## Records to use:

-*-*-

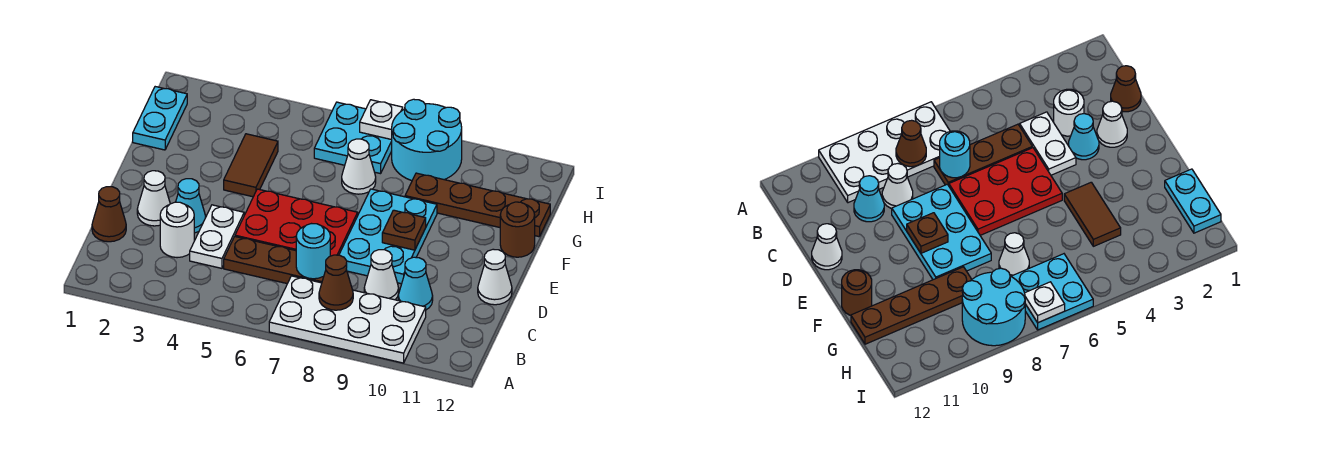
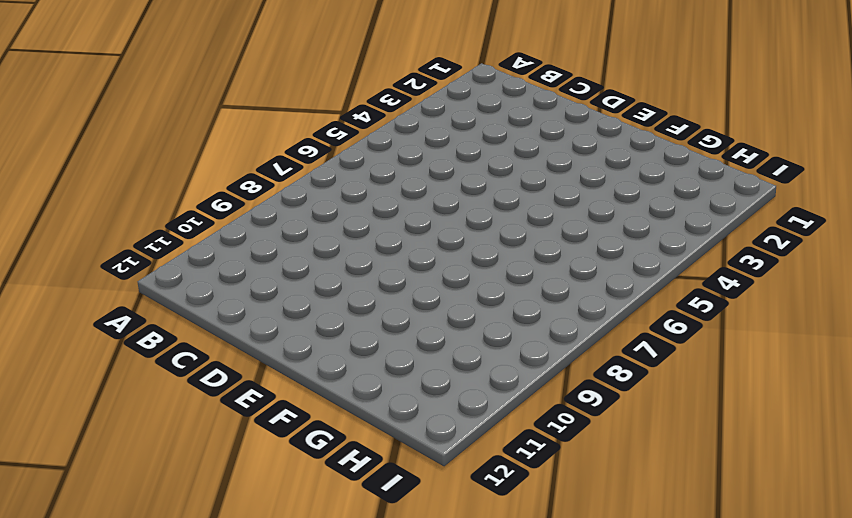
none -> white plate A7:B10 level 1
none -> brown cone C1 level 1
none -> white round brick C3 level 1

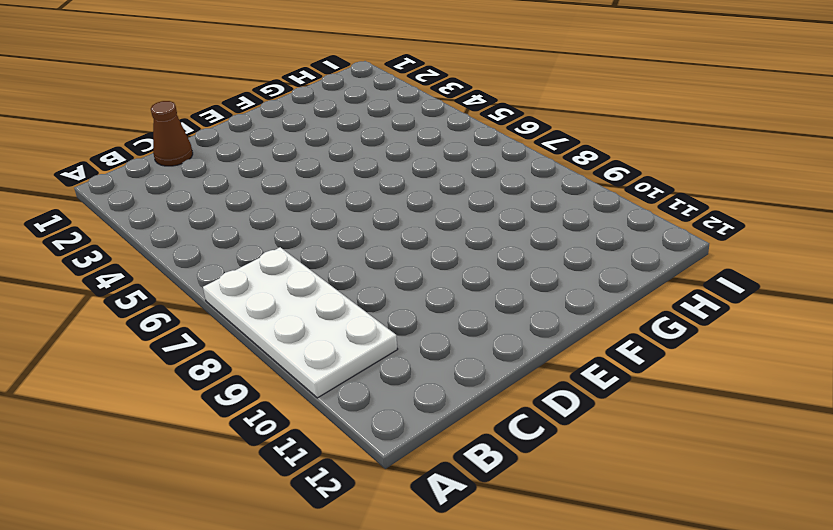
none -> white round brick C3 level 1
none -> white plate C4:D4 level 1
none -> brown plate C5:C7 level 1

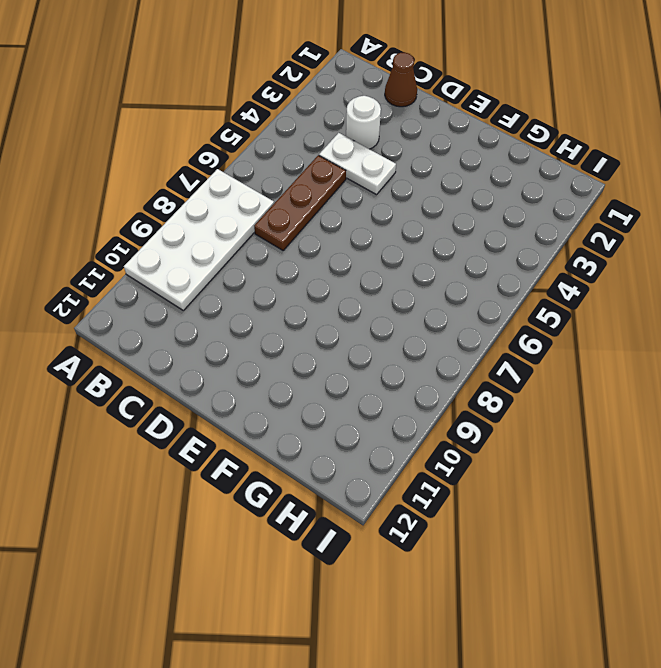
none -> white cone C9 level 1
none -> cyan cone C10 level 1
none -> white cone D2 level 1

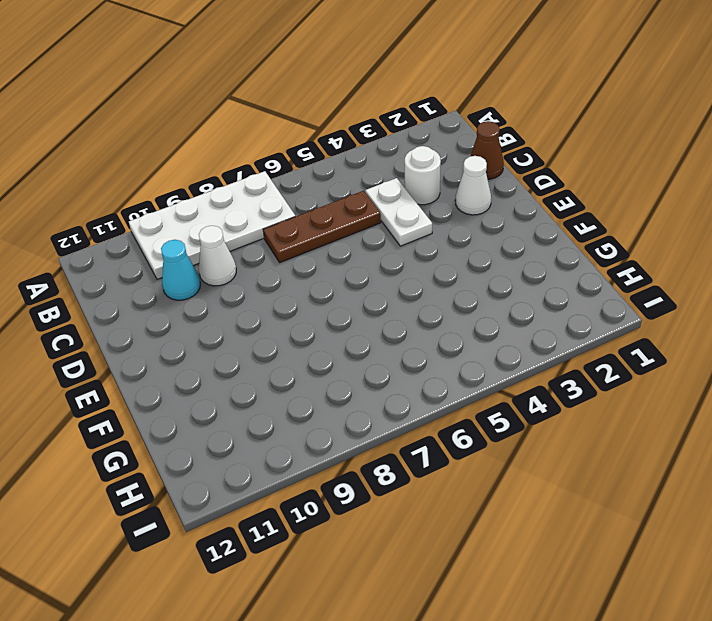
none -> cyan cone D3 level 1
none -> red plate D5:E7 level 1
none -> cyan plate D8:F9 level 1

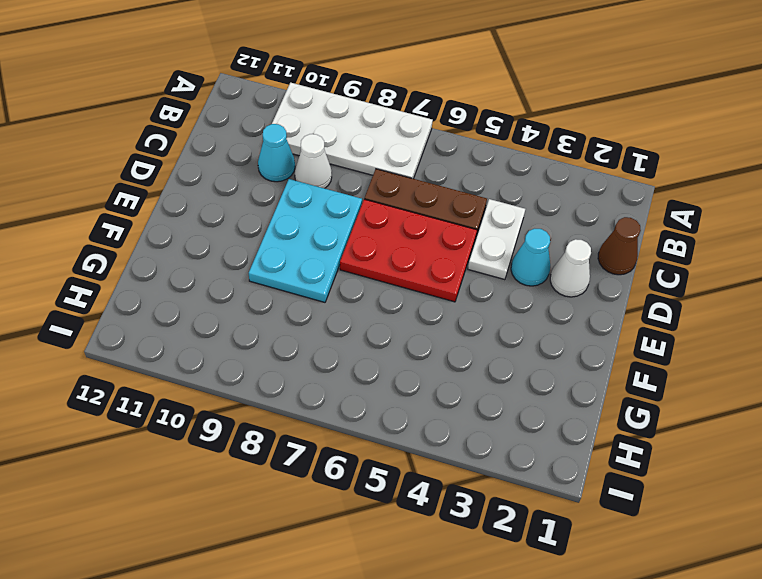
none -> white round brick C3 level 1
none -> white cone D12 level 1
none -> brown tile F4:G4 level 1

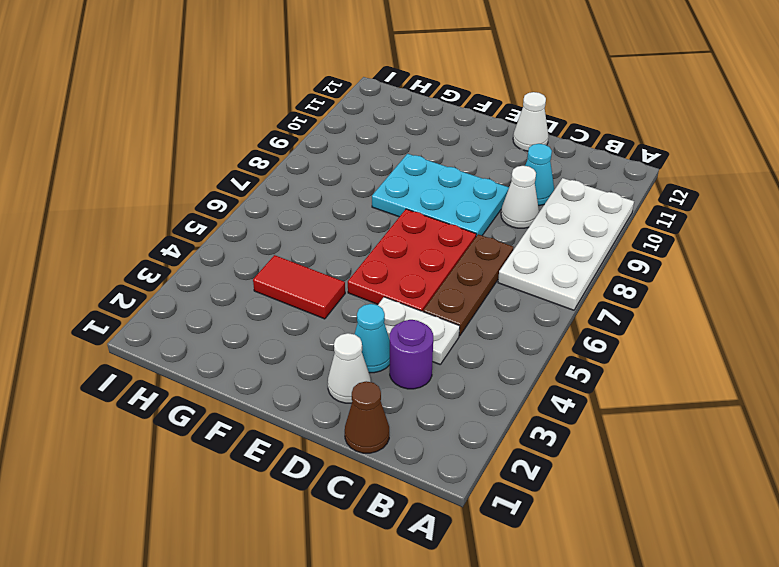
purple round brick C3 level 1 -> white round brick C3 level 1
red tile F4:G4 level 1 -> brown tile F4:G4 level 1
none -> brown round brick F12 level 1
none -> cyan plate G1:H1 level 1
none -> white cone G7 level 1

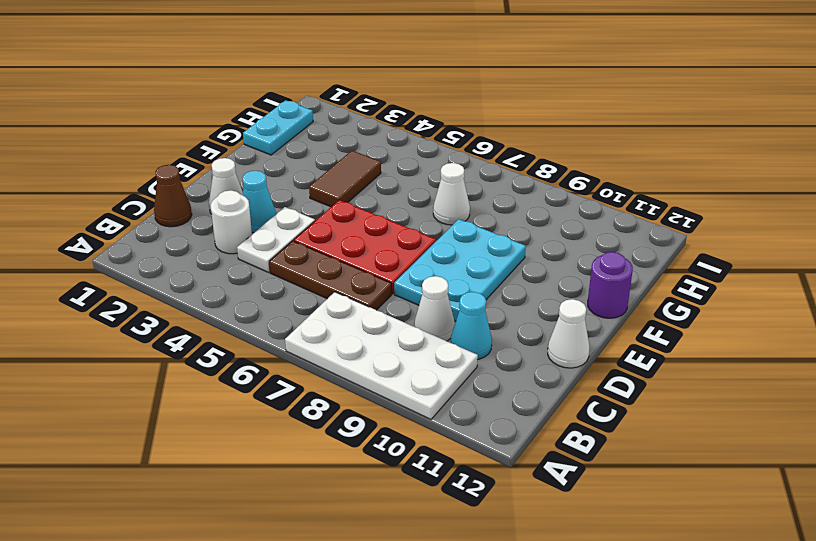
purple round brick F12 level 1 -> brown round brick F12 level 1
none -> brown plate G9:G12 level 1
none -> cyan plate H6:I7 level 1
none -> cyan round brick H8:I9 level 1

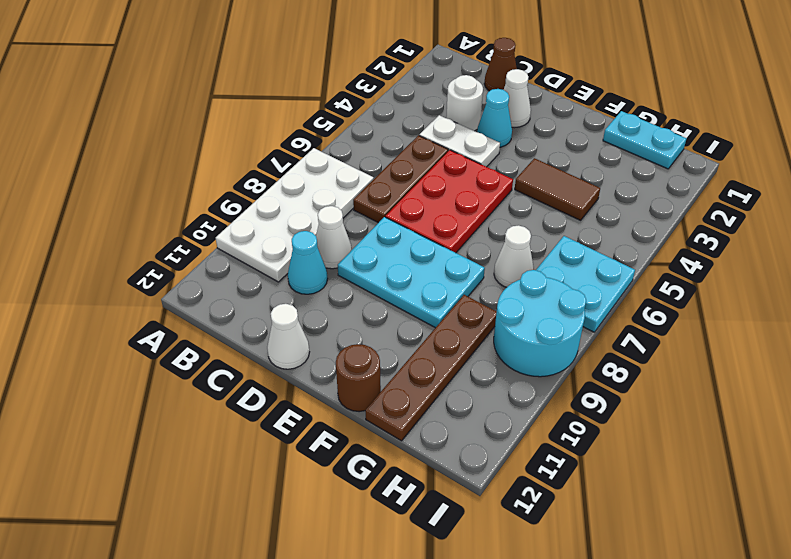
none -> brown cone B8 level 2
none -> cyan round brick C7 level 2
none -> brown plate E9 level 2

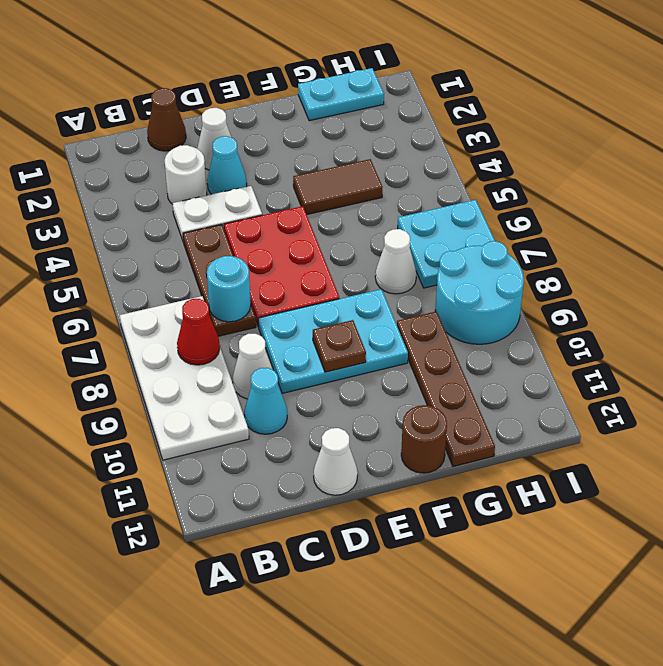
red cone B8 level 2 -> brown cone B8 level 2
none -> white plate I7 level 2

-*-*-

## What the task requires:
Full copy, no pictures: write out each line of the data exactly as it stands.

## Problem solution:
none -> white plate A7:B10 level 1
none -> brown cone C1 level 1
none -> white round brick C3 level 1

none -> white round brick C3 level 1
none -> white plate C4:D4 level 1
none -> brown plate C5:C7 level 1

none -> white cone C9 level 1
none -> cyan cone C10 level 1
none -> white cone D2 level 1

none -> cyan cone D3 level 1
none -> red plate D5:E7 level 1
none -> cyan plate D8:F9 level 1

none -> white round brick C3 level 1
none -> white cone D12 level 1
none -> brown tile F4:G4 level 1

purple round brick C3 level 1 -> white round brick C3 level 1
red tile F4:G4 level 1 -> brown tile F4:G4 level 1
none -> brown round brick F12 level 1
none -> cyan plate G1:H1 level 1
none -> white cone G7 level 1

purple round brick F12 level 1 -> brown round brick F12 level 1
none -> brown plate G9:G12 level 1
none -> cyan plate H6:I7 level 1
none -> cyan round brick H8:I9 level 1

none -> brown cone B8 level 2
none -> cyan round brick C7 level 2
none -> brown plate E9 level 2

red cone B8 level 2 -> brown cone B8 level 2
none -> white plate I7 level 2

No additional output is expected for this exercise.